Task statement
Your task is to transcribe the data exactly while omitting each picture.

Supplied information
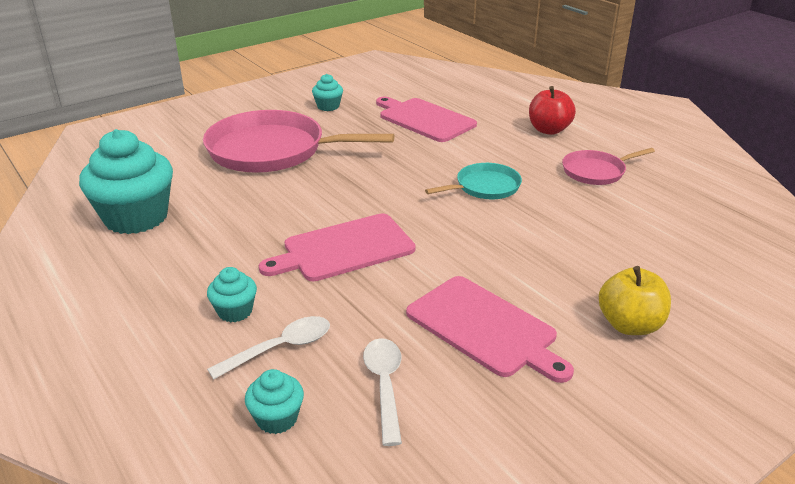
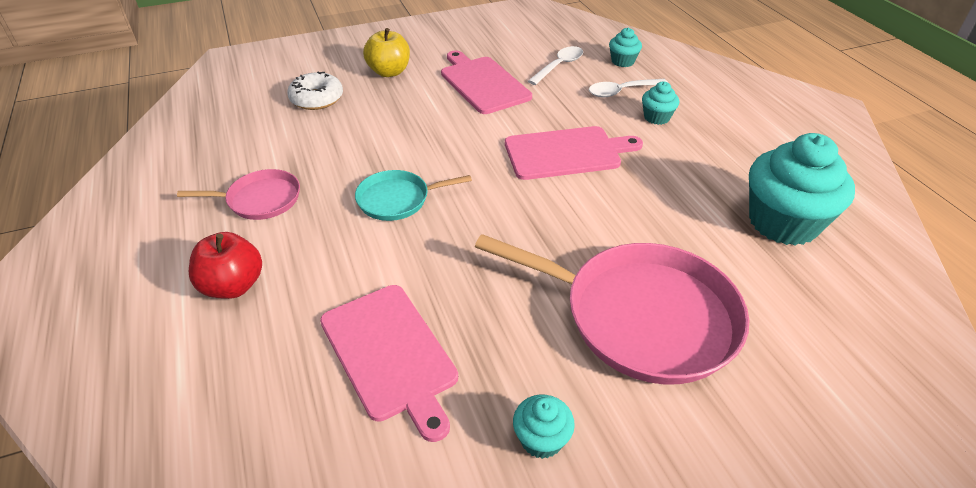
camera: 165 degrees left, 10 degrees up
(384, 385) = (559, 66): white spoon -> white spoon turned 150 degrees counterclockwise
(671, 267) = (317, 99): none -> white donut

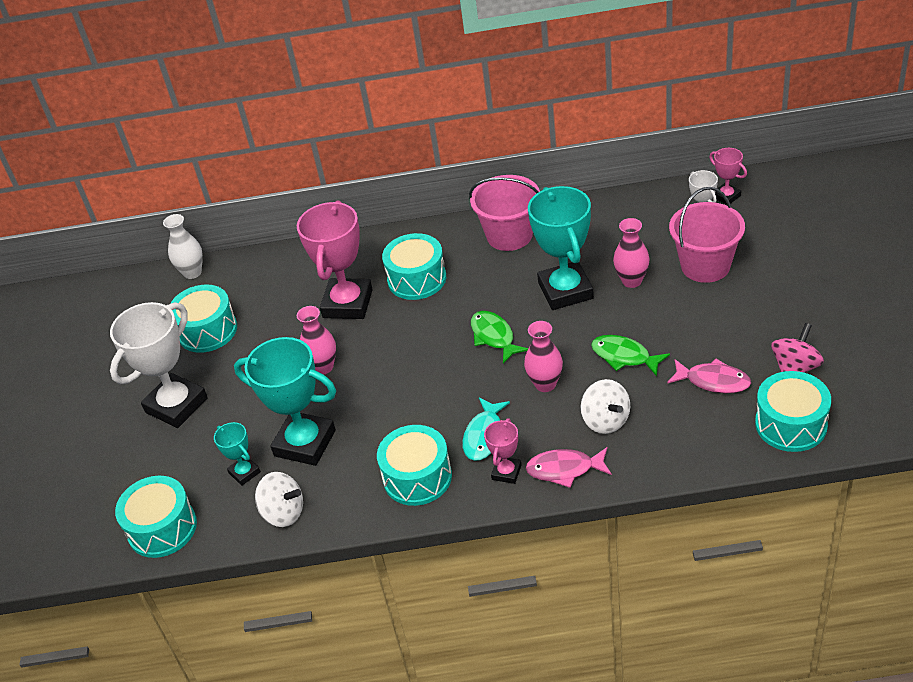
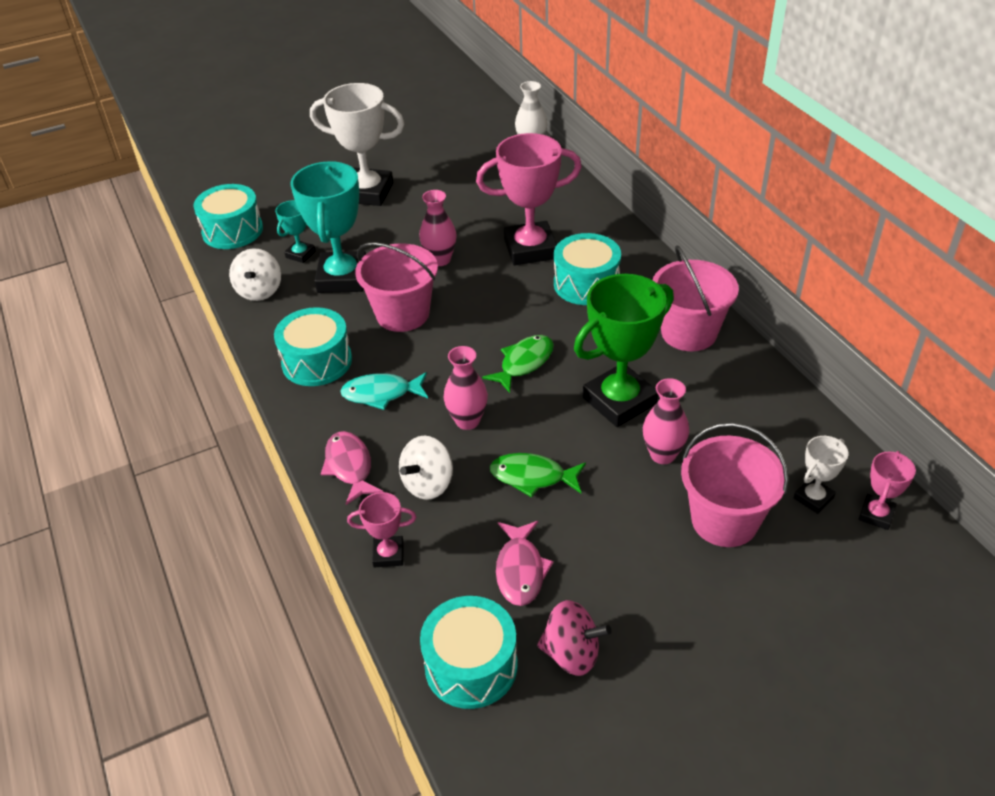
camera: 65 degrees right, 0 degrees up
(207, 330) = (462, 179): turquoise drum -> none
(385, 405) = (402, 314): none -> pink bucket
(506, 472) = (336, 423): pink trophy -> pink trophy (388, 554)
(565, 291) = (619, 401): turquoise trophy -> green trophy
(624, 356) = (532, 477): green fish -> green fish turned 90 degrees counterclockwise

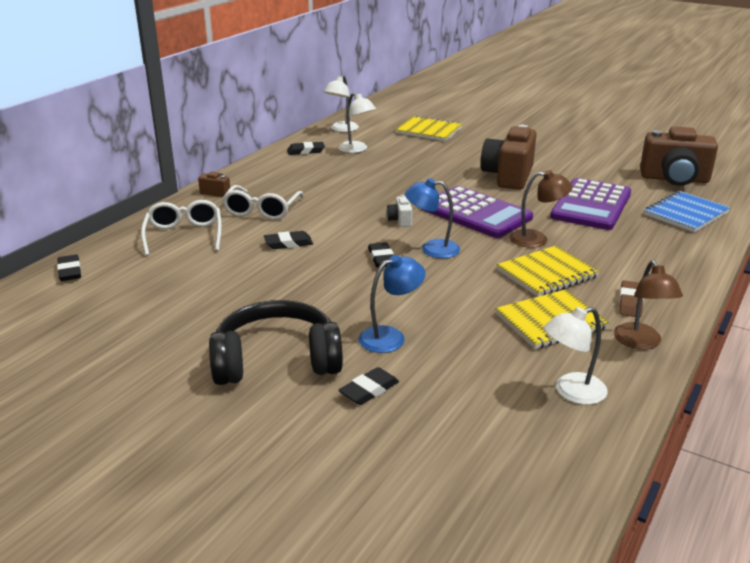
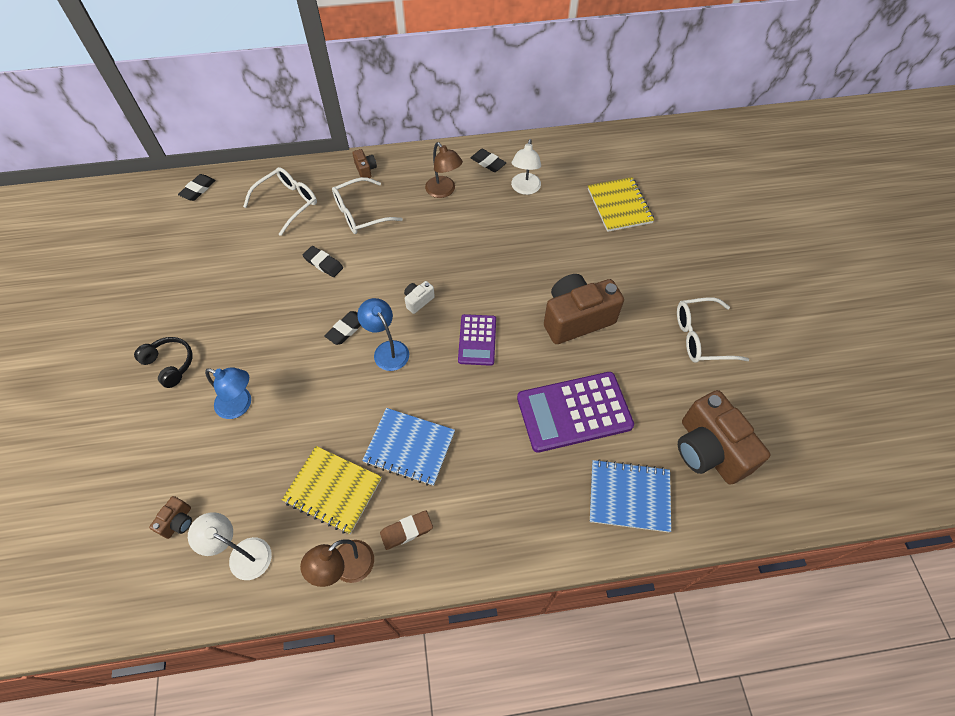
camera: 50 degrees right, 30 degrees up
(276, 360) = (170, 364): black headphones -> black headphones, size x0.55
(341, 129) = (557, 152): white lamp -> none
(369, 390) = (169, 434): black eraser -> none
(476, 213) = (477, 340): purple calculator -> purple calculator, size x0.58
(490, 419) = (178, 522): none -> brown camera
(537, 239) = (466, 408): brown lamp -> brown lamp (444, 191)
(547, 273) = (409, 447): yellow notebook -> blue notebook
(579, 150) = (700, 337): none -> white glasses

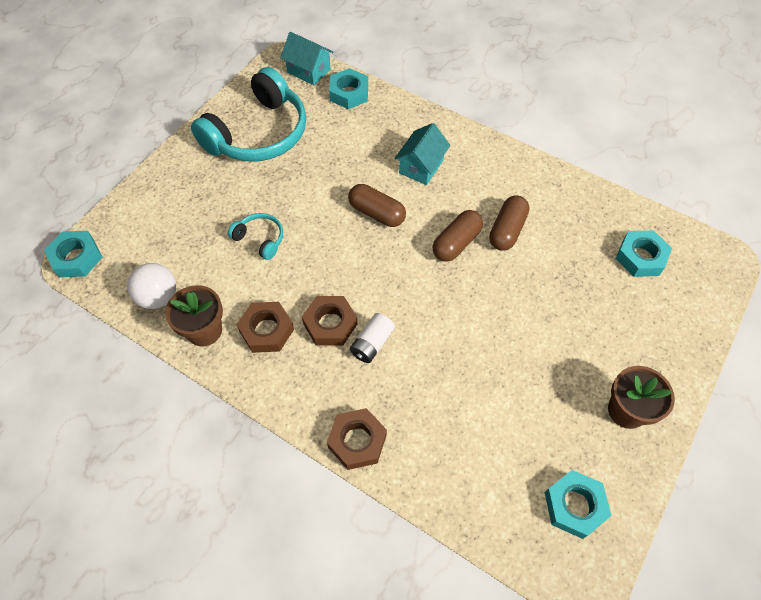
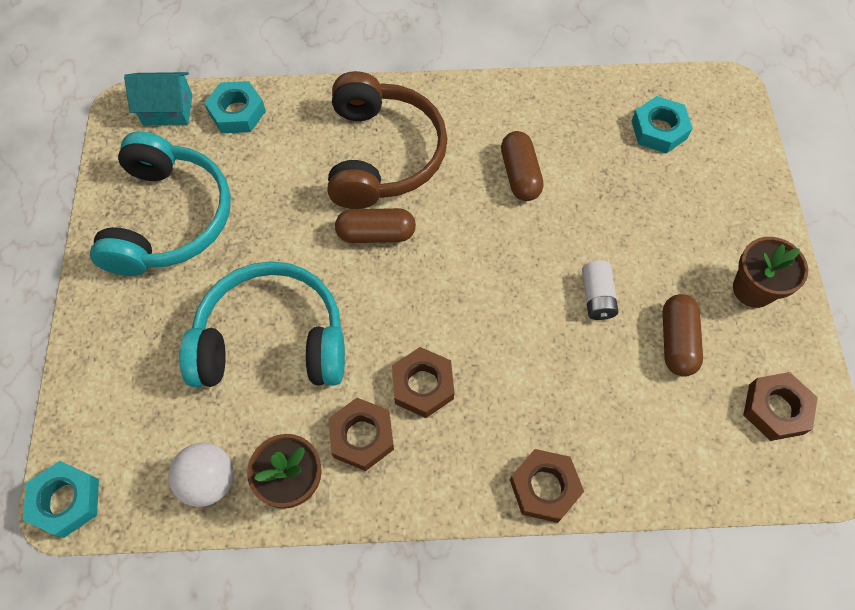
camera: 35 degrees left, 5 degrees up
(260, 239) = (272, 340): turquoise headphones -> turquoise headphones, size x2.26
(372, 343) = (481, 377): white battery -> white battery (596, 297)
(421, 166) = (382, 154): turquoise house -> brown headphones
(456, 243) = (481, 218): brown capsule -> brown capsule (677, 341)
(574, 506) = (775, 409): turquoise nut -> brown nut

Task result
camera: 165 degrees left, 10 degrees up
(384, 385) = (559, 66): white spoon -> white spoon turned 150 degrees counterclockwise
(671, 267) = (317, 99): none -> white donut

camera: 65 degrees right, 0 degrees up
(207, 330) = (462, 179): turquoise drum -> none
(385, 405) = (402, 314): none -> pink bucket
(506, 472) = (336, 423): pink trophy -> pink trophy (388, 554)
(565, 291) = (619, 401): turquoise trophy -> green trophy
(624, 356) = (532, 477): green fish -> green fish turned 90 degrees counterclockwise

camera: 50 degrees right, 30 degrees up
(276, 360) = (170, 364): black headphones -> black headphones, size x0.55
(341, 129) = (557, 152): white lamp -> none
(369, 390) = (169, 434): black eraser -> none
(476, 213) = (477, 340): purple calculator -> purple calculator, size x0.58
(490, 419) = (178, 522): none -> brown camera
(537, 239) = (466, 408): brown lamp -> brown lamp (444, 191)
(547, 273) = (409, 447): yellow notebook -> blue notebook
(579, 150) = (700, 337): none -> white glasses

camera: 35 degrees left, 5 degrees up
(260, 239) = (272, 340): turquoise headphones -> turquoise headphones, size x2.26
(372, 343) = (481, 377): white battery -> white battery (596, 297)
(421, 166) = (382, 154): turquoise house -> brown headphones
(456, 243) = (481, 218): brown capsule -> brown capsule (677, 341)
(574, 506) = (775, 409): turquoise nut -> brown nut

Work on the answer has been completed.